++++ The data
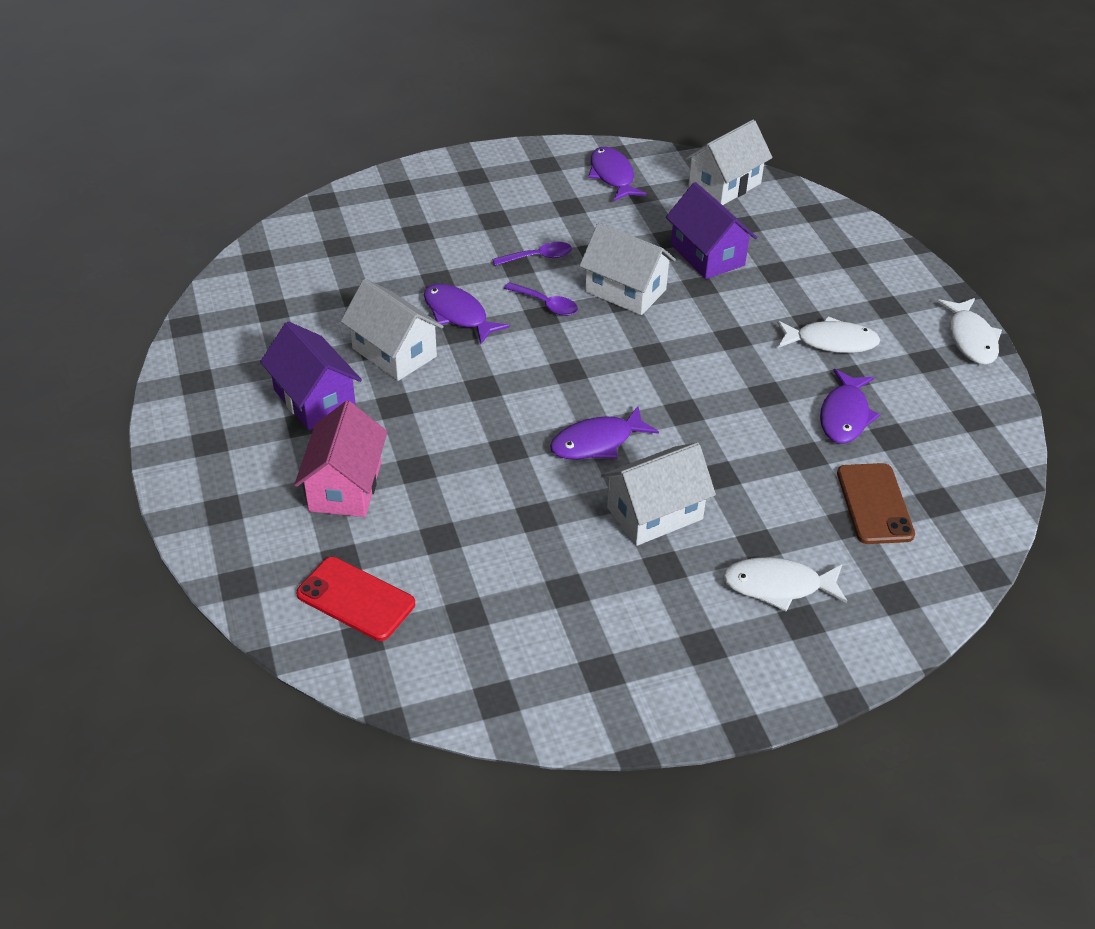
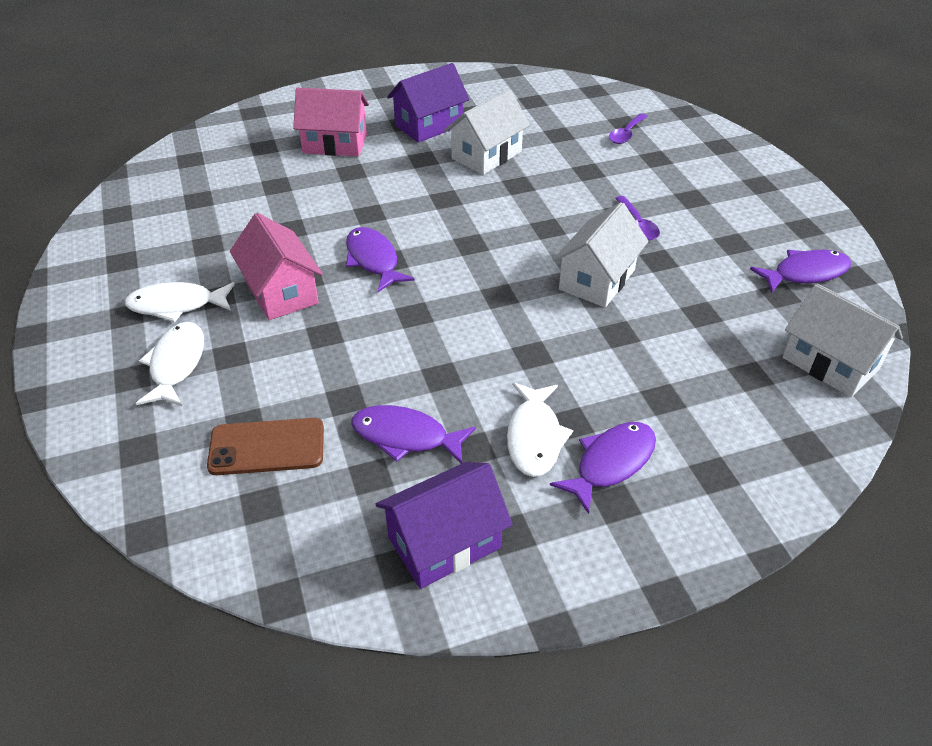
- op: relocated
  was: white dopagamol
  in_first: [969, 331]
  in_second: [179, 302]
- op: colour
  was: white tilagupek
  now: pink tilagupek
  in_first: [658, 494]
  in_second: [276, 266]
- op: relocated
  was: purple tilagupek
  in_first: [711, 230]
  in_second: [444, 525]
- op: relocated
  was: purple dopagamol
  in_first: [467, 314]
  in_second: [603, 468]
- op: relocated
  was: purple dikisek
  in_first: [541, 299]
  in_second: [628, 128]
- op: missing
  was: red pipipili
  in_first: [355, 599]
++++++++
### Action item
Return an exact transcription of the entries above, excluding each image.

### Response for this exercise
- op: relocated
  was: white dopagamol
  in_first: [969, 331]
  in_second: [179, 302]
- op: colour
  was: white tilagupek
  now: pink tilagupek
  in_first: [658, 494]
  in_second: [276, 266]
- op: relocated
  was: purple tilagupek
  in_first: [711, 230]
  in_second: [444, 525]
- op: relocated
  was: purple dopagamol
  in_first: [467, 314]
  in_second: [603, 468]
- op: relocated
  was: purple dikisek
  in_first: [541, 299]
  in_second: [628, 128]
- op: missing
  was: red pipipili
  in_first: [355, 599]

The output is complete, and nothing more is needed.